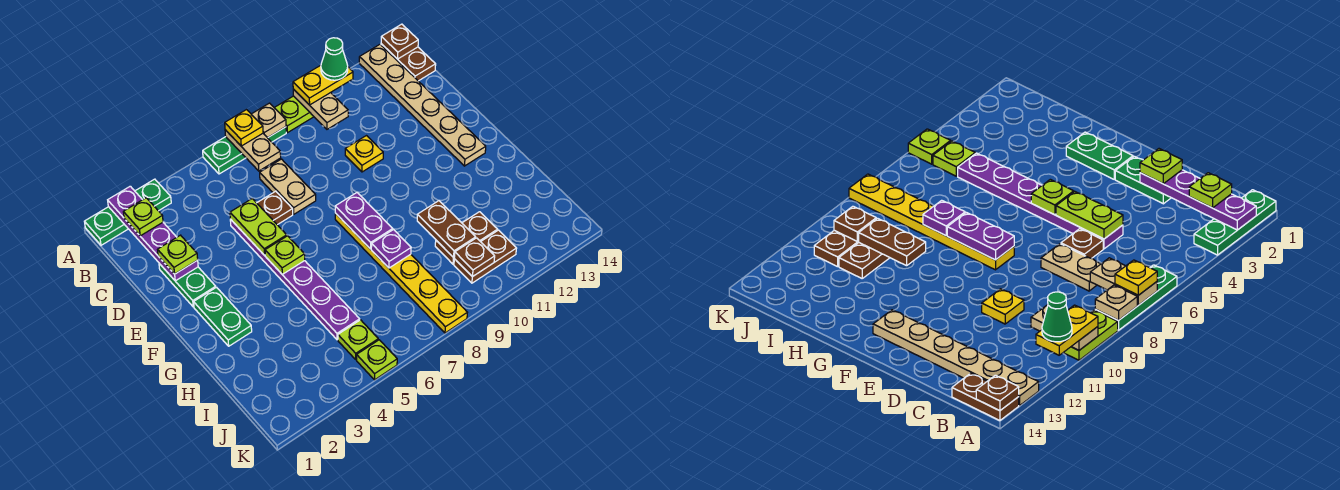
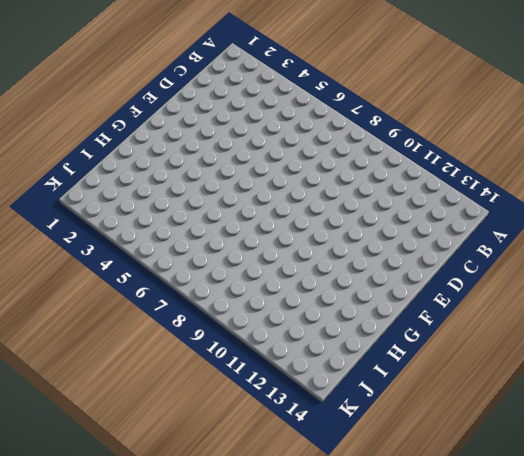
none -> green 1x3 plate [84,179,171,245]
none -> green 1x3 plate [203,127,286,174]
none -> lime 1x2 plate [274,96,314,133]
none -> tan 1x6 plate [359,45,486,166]

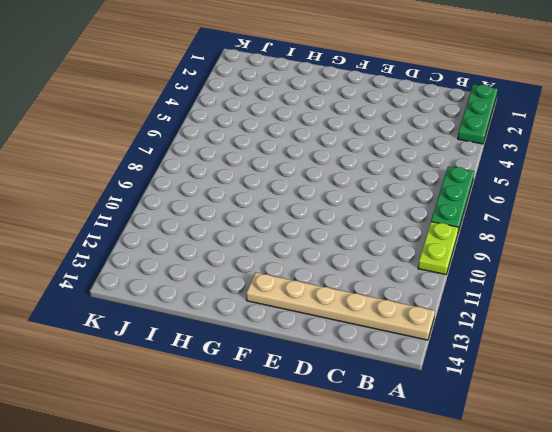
none -> brown 1x2 plate [381,44,436,81]
none -> tan 1x2 plate [260,159,316,214]
none -> green 1x2 plate [159,264,216,307]
none -> purple 1x6 plate [230,219,360,340]

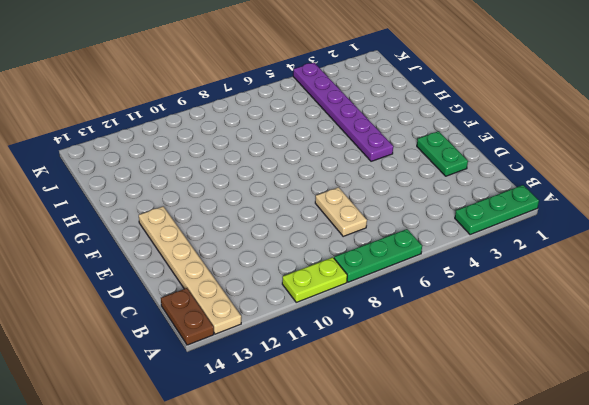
purple 1x6 plate [293,63,393,161] -> purple 1x6 plate moved to [230,219,360,340]
none -> brown 1x1 plate [257,191,293,225]
none -> yellow 1x1 plate [345,136,383,172]
none -> green 1x2 plate [194,287,252,346]
none -> yellow 1x6 plate [335,213,467,333]

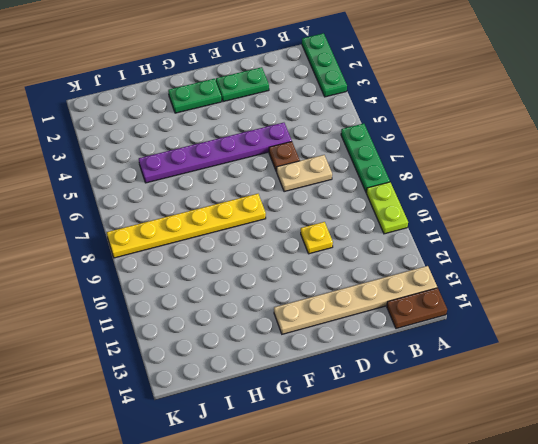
none -> brown 1x2 plate [435,212,497,264]
none -> lime 1x1 plate [338,320,378,359]
none -> brown 1x2 plate [454,230,517,283]
none -> lime 1x1 plate [357,340,397,380]

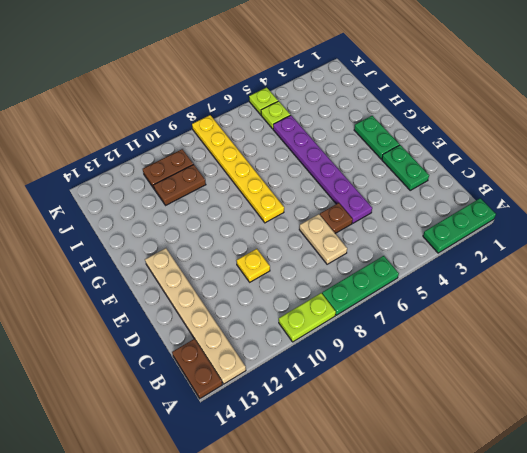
none -> purple 1x4 plate [108,186,198,281]
none -> tan 1x2 plate [225,130,281,171]
none -> tan 1x1 plate [251,103,286,138]
none -> tan 1x2 plate [293,89,348,129]

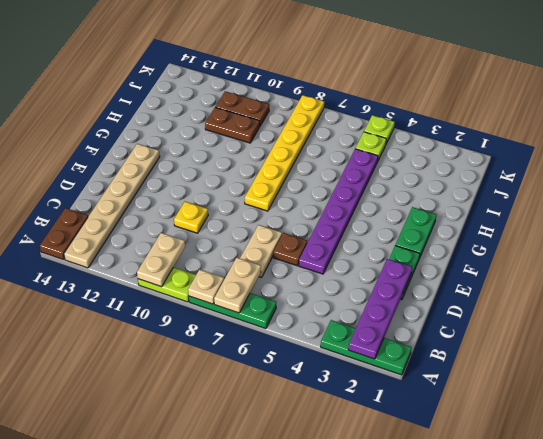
none -> brown 1x1 plate [381,24,418,59]
none -> lime 1x2 plate [230,199,287,255]
none -> lime 1x1 plate [265,236,305,274]
none -> purple 1x2 plate [335,193,393,249]

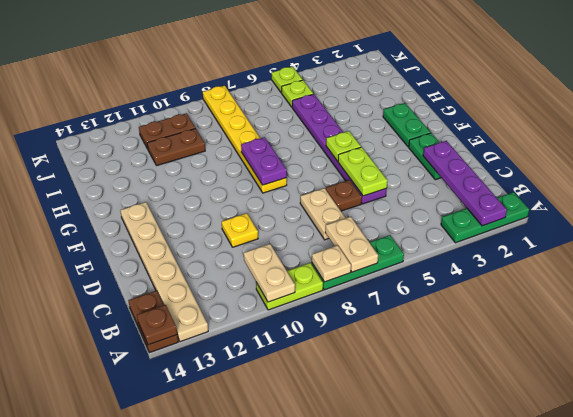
none -> purple 1x1 plate [371,230,411,268]
none -> brown 1x2 plate [417,201,476,258]
none -> brown 1x1 plate [454,238,495,276]
none -> yellow 1x1 plate [225,110,263,146]

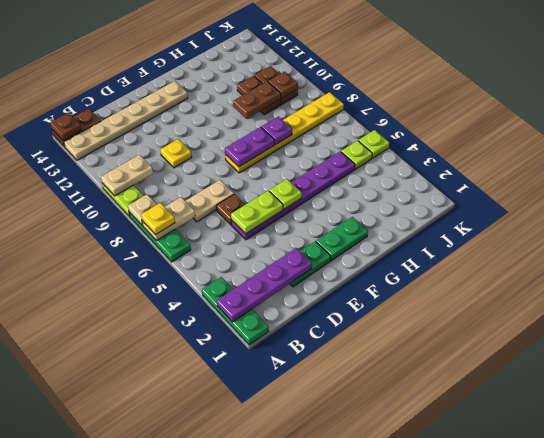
none -> yellow 1x2 plate [293,65,353,105]
none -> lime 1x1 plate [123,198,163,236]
none -> lime 1x1 plate [158,235,198,274]
none -> green 1x1 cone [321,38,348,80]

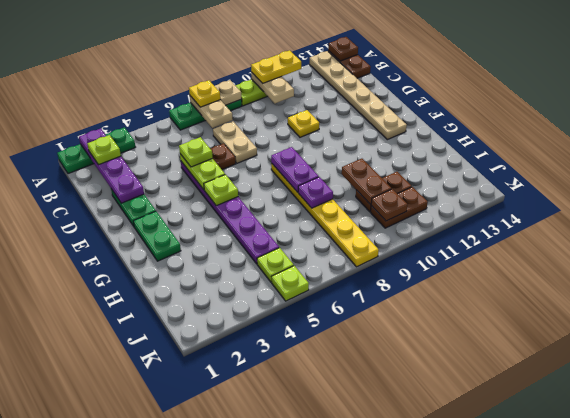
lime 1x1 plate [179,137,213,167] -> lime 1x1 plate moved to [158,235,198,274]
none -> green 1x1 cone [321,38,348,80]

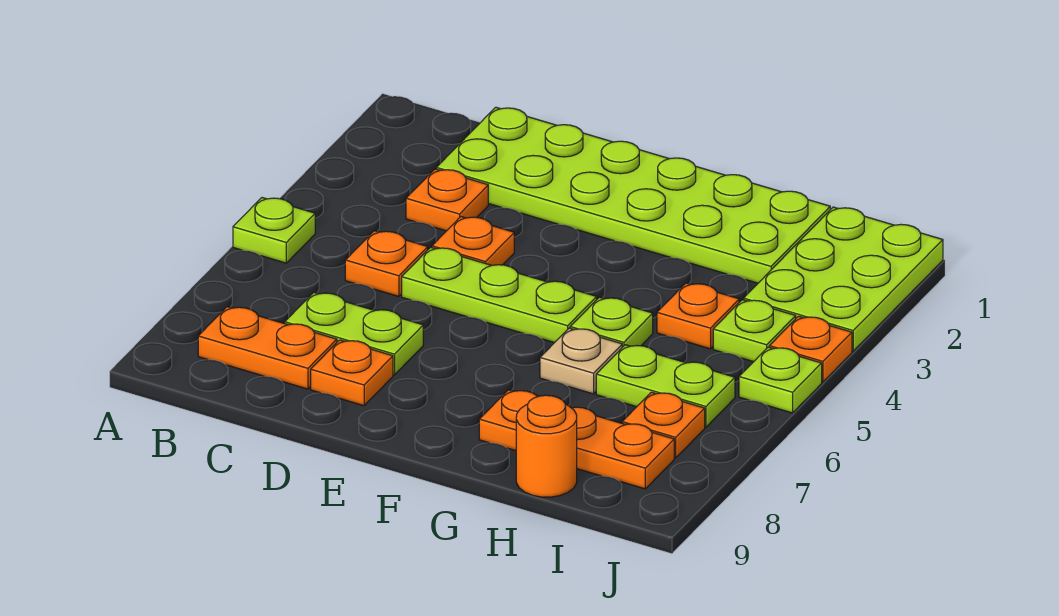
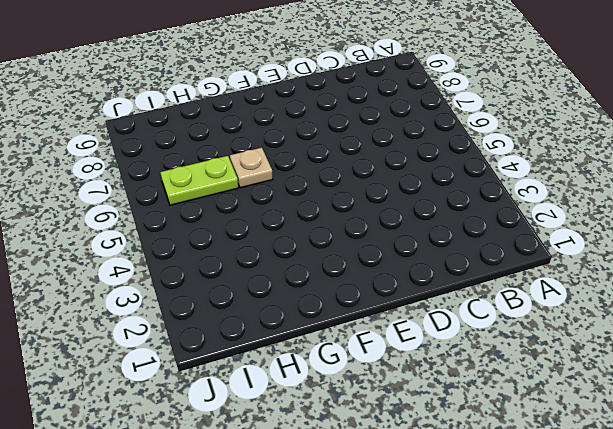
none -> lime 1x1 plate [233,198,315,263]
none -> orange 1x2 plate [198,307,337,389]
none -> lime 2x6 plate [436,107,830,283]

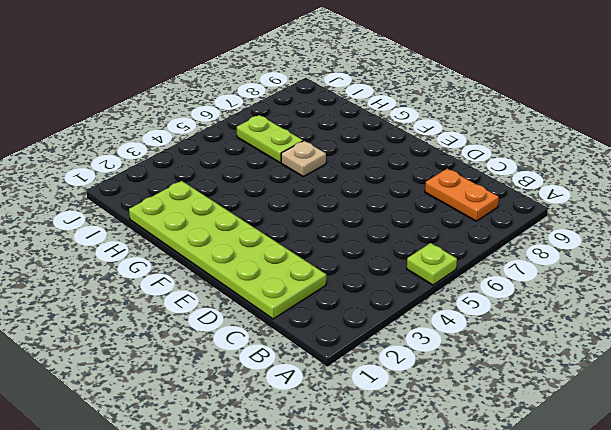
none -> orange 1x1 plate [406,169,488,231]
none -> orange 1x1 plate [345,231,428,296]
none -> lime 1x2 plate [285,292,423,375]

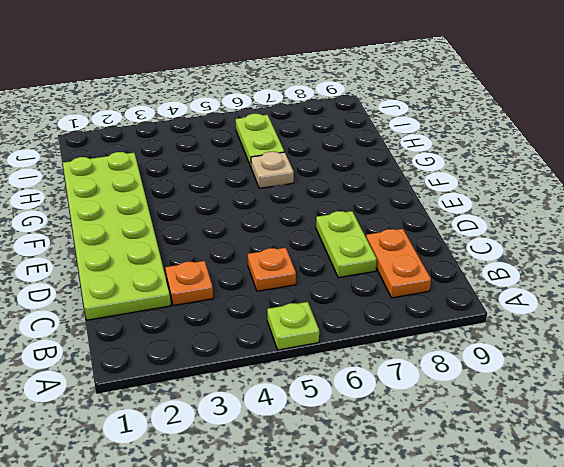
none -> orange 1x1 plate [432,217,514,265]
none -> lime 1x3 plate [402,247,597,343]
none -> orange 1x1 plate [311,340,393,406]

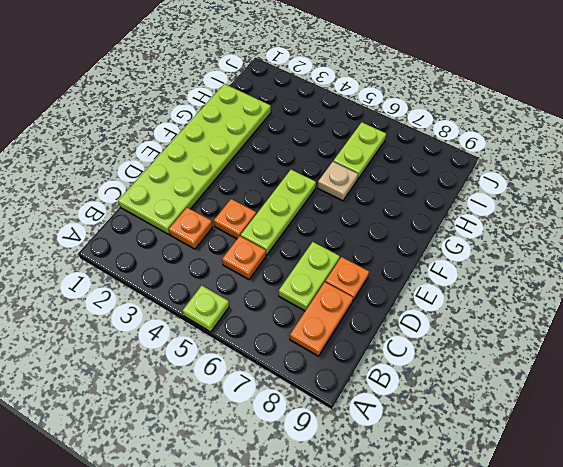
none -> lime 1x1 plate [570,297,653,347]
none -> orange 1x3 plate [479,390,674,489]
none -> orange 1x1 plate [657,283,739,349]

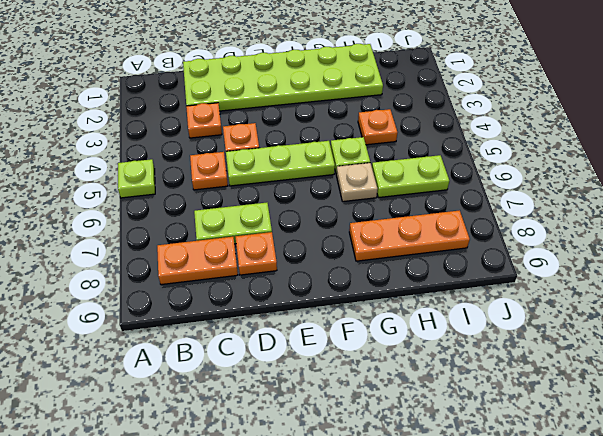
none -> orange 1x1 round brick [516,395,577,497]
none -> lime 2x3 plate [744,207,943,351]
none -> lime 1x1 plate [713,300,796,362]

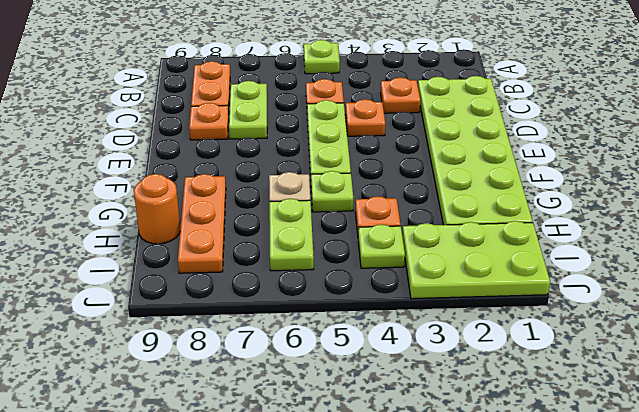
none -> orange 1x1 plate [622,392,705,458]
none -> orange 1x1 plate [769,316,852,382]
none -> lime 1x1 plate [739,347,822,413]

Requirement
Wherever a line in the entries above holds "orange", copy that line.

Exercise result
none -> orange 1x2 plate [198,307,337,389]
none -> orange 1x1 plate [406,169,488,231]
none -> orange 1x1 plate [345,231,428,296]
none -> orange 1x1 plate [432,217,514,265]
none -> orange 1x1 plate [311,340,393,406]
none -> orange 1x3 plate [479,390,674,489]
none -> orange 1x1 plate [657,283,739,349]
none -> orange 1x1 round brick [516,395,577,497]
none -> orange 1x1 plate [622,392,705,458]
none -> orange 1x1 plate [769,316,852,382]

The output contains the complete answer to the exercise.